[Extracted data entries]
* start *
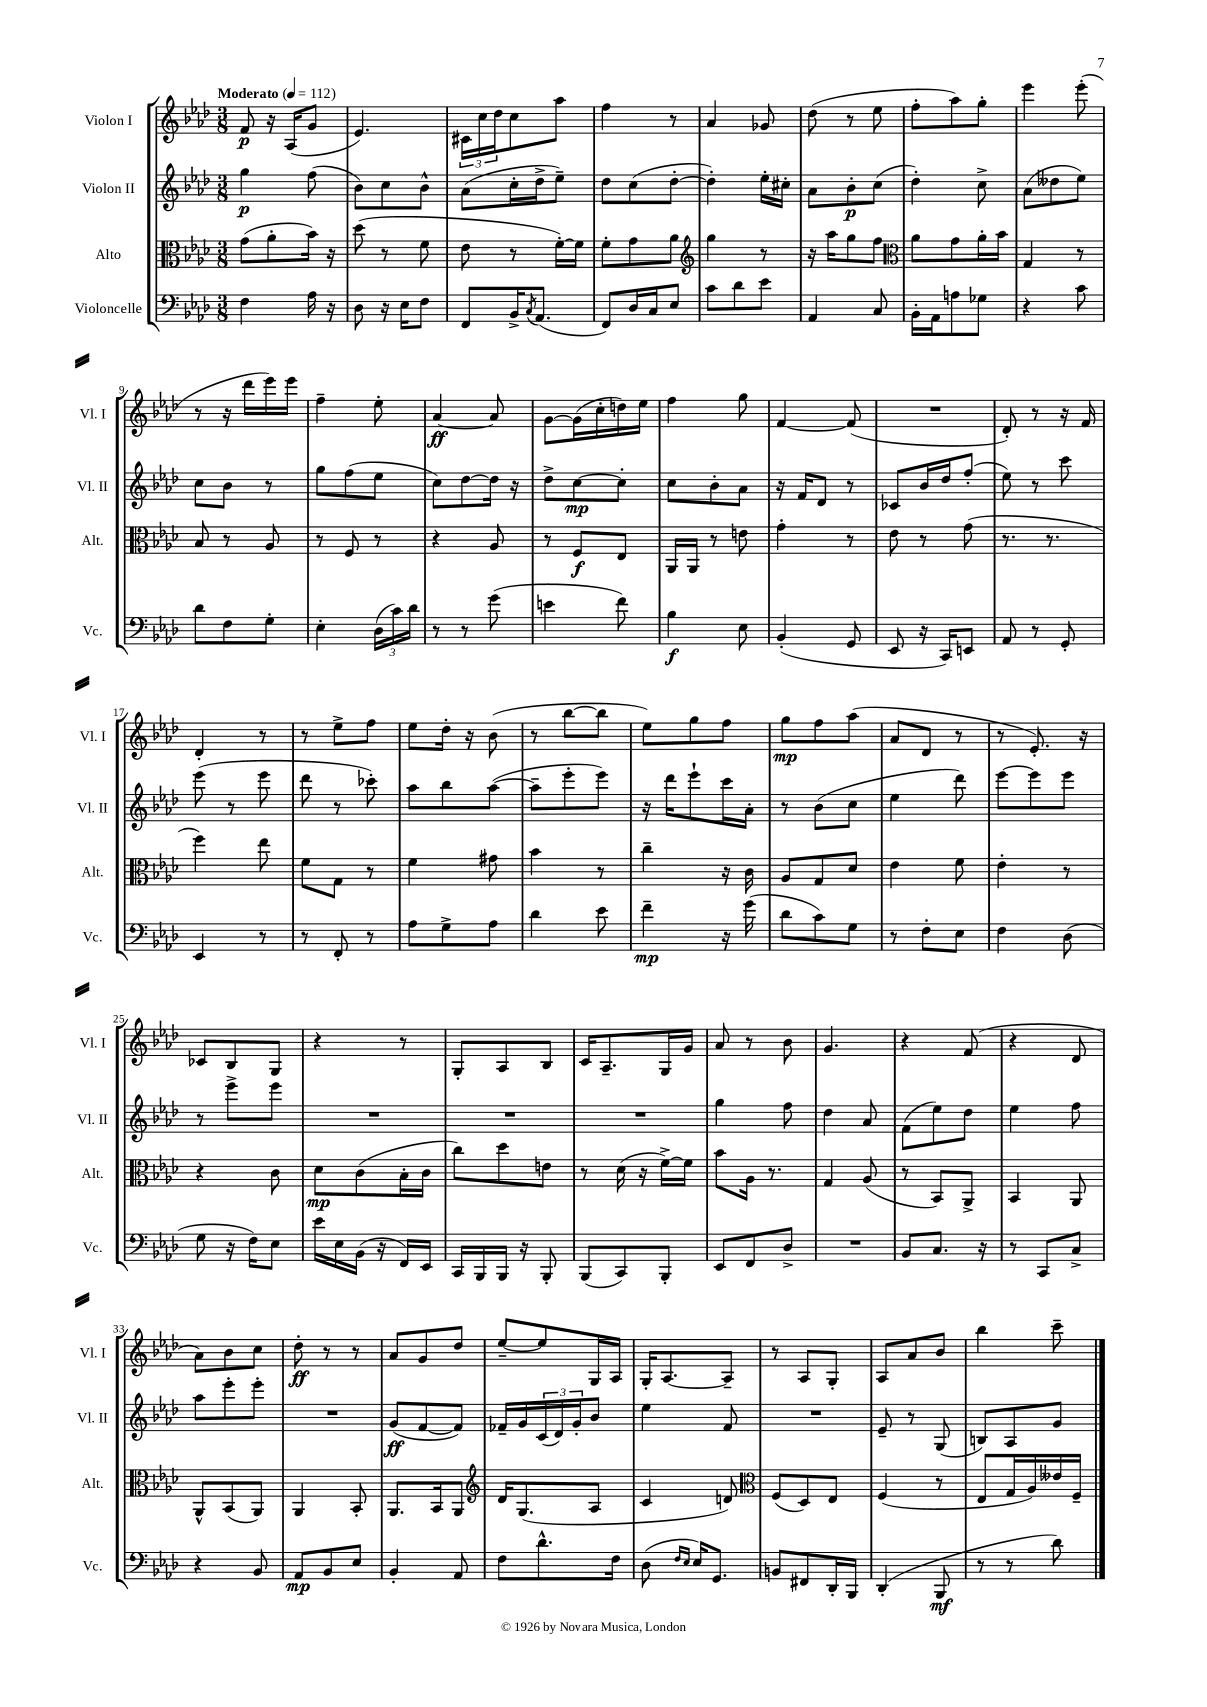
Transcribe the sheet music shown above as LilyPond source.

<<
\new StaffGroup <<
\new Staff = "s0" \with { instrumentName = "Violon I" shortInstrumentName = "Vl. I" } {
    \clef treble \key aes \major \numericTimeSignature \time 3/8 \tempo "Moderato" 4 = 112
    f'8\p r16 aes16( g'8 |
    ees'4.) |
    \tuplet 3/2 { cis'16 c''16 des''16 } c''8 aes''8 |
    f''4 r8 |
    aes'4 ges'8 |
    des''8( r8 ees''8 |
    f''8-. aes''8) g''8-. |
    ees'''4 ees'''8-.( |
    r8 r16 des'''16 ees'''16) ees'''16 |
    f''4-- ees''8-. |
    aes'4~\ff aes'8 |
    g'8~ g'16( c''16-. d''16) ees''16 |
    f''4 g''8 |
    f'4~ f'8( |
    R4. |
    des'8-.) r8 r16 f'16 |
    des'4-. r8 |
    r8 ees''8-> f''8 |
    ees''8 des''16-. r16 bes'8( |
    r8 bes''8~ bes''8 |
    ees''8) g''8 f''8 |
    g''8\mp f''8 aes''8( |
    aes'8 des'8 r8 |
    r8 ees'8.-.) r16 |
    ces'8 bes8 g8 |
    r4 r8 |
    g8-. aes8 bes8 |
    c'16 aes8.-- g16 g'16 |
    aes'8 r8 bes'8 |
    g'4. |
    r4 f'8( |
    r4 des'8 |
    aes'8) bes'8 c''8 |
    des''8-.\ff r8 r8 |
    aes'8 g'8 des''8 |
    ees''8~-- ees''8 g16 aes16 |
    g16-. aes8.~ aes8-- |
    r8 aes8 g8-. |
    aes8 aes'8 bes'8 |
    bes''4 c'''8-- \bar "|." |
}
\new Staff = "s1" \with { instrumentName = "Violon II" shortInstrumentName = "Vl. II" } {
    \clef treble \key aes \major \numericTimeSignature \time 3/8
    g''4\p f''8( |
    bes'8) c''8 bes'8-^ |
    aes'8( c''16-. des''16-> ees''8--) |
    des''8 c''8( des''8~-. |
    des''4-.) ees''16-. cis''16-. |
    aes'8 bes'8-.\p c''8( |
    des''4-.) c''8-> |
    aes'8( deses''8 ees''8) |
    c''8 bes'8 r8 |
    g''8 f''8( ees''8 |
    c''8) des''8~ des''16 r16 |
    des''8-> c''8~\mp c''8-. |
    c''8 bes'8-. aes'8 |
    r16 f'16 des'8 r8 |
    ces'8 bes'16 des''16 f''8-.( |
    ees''8) r8 c'''8 |
    ees'''8( r8 ees'''8 |
    des'''8 r8 ces'''8-.) |
    aes''8 bes''8 aes''8~( |
    aes''8-- ees'''8-. ees'''8) |
    r16 des'''16 ees'''8-! c'''16 aes'16-. |
    r8 bes'8( c''8 |
    ees''4 des'''8) |
    ees'''8~ ees'''8 ees'''8 |
    r8 ees'''8-> ees'''8 |
    R4. |
    R4. |
    R4. |
    g''4 f''8 |
    des''4 aes'8 |
    f'8( ees''8) des''8 |
    ees''4 f''8 |
    aes''8 ees'''8-. ees'''8-. |
    R4. |
    g'8\ff( f'8~ f'8) |
    fes'16-- g'16 \tuplet 3/2 { c'16( des'16) g'16-. } bes'8 |
    ees''4 f'8 |
    R4. |
    ees'8-- r8 g8( |
    b8) aes8 g'8 \bar "|." |
}
\new Staff = "s2" \with { instrumentName = "Alto" shortInstrumentName = "Alt." } {
    \clef alto \key aes \major \numericTimeSignature \time 3/8
    g'8( aes'8-. bes'16) r16 |
    des''8( r8 f'8 |
    ees'8 r8 f'16~-.) f'16 |
    f'8-. g'8 aes'8 |
    \clef treble g''4 r8 |
    r16 aes''16 g''8 f''8 |
    \clef alto aes'8 g'8 aes'16-. bes'16 |
    g4 r8 |
    bes8 r8 aes8 |
    r8 f8 r8 |
    r4 aes8 |
    r8 f8\f ees8 |
    aes,16 aes,16 r8 e'8 |
    g'4-. r8 |
    ees'8 r8 g'8( |
    r8. r8. |
    f''4) ees''8 |
    f'8 g8 r8 |
    f'4 gis'8 |
    bes'4 r8 |
    c''4-- r16 c'16 |
    aes8 g8 des'8 |
    ees'4 f'8 |
    ees'4-. r8 |
    r4 c'8 |
    des'8\mp c'8( bes16-. c'16 |
    c''8) des''8 e'8 |
    r8 des'16( r16 f'16~->) f'16 |
    bes'8 aes16 r8. |
    g4 aes8( |
    r8 bes,8) aes,8-> |
    bes,4 aes,8 |
    aes,8-^ bes,8( aes,8) |
    aes,4 bes,8-. |
    aes,8. bes,16 aes,8 |
    \clef treble des'16 g8.( aes8 |
    c'4 d'8) |
    \clef alto f8( des8) ees8 |
    f4( r8 |
    ees8 g16 aes16) eeses'16 f16-- \bar "|." |
}
\new Staff = "s3" \with { instrumentName = "Violoncelle" shortInstrumentName = "Vc." } {
    \clef bass \key aes \major \numericTimeSignature \time 3/8
    f4 aes16 r16 |
    des8 r16 ees16 f8 |
    f,8 bes,16-> \acciaccatura { c8 } aes,8.( |
    f,8) des16 c16 ees8 |
    c'8 des'8 ees'8 |
    aes,4 c8 |
    bes,16-. aes,16 a8 ges8 |
    r4 c'8 |
    des'8 f8 g8-. |
    ees4-. \tuplet 3/2 { des16( c'16) des'16 } |
    r8 r8 g'8( |
    e'4 f'8) |
    bes4\f ees8 |
    bes,4-.( g,8 |
    ees,8 r16 c,16) e,8 |
    aes,8 r8 g,8-. |
    ees,4 r8 |
    r8 f,8-. r8 |
    aes8 g8-> aes8 |
    des'4 ees'8 |
    f'4--\mp r16 g'16( |
    des'8 c'8) g8 |
    r8 f8-. ees8 |
    f4 des8( |
    g8 r16 f16) ees8 |
    ees'16 ees16 bes,16( r16 f,16) ees,16 |
    c,16 bes,,16 bes,,16 r16 bes,,8-. |
    bes,,8( c,8) bes,,8-. |
    ees,8 f,8 des8-> |
    R4. |
    bes,8 c8. r16 |
    r8 c,8 c8-> |
    r4 bes,8 |
    aes,8\mp bes,8 ees8 |
    bes,4-. aes,8 |
    f8 des'8.-^ f16 |
    des8( \grace { f16 ees16 } ees16) g,8. |
    b,8 fis,8 des,16-. bes,,16 |
    des,4-.( bes,,8\mf |
    r8 r8 des'8) \bar "|." |
}
>>
>>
* end *
Locate each line in the items above that contains the string "shortInstrumentName", matching case exactly, and copy those lines out.

### EXERCISE SOLUTION:
\new Staff = "s0" \with { instrumentName = "Violon I" shortInstrumentName = "Vl. I" } {
\new Staff = "s1" \with { instrumentName = "Violon II" shortInstrumentName = "Vl. II" } {
\new Staff = "s2" \with { instrumentName = "Alto" shortInstrumentName = "Alt." } {
\new Staff = "s3" \with { instrumentName = "Violoncelle" shortInstrumentName = "Vc." } {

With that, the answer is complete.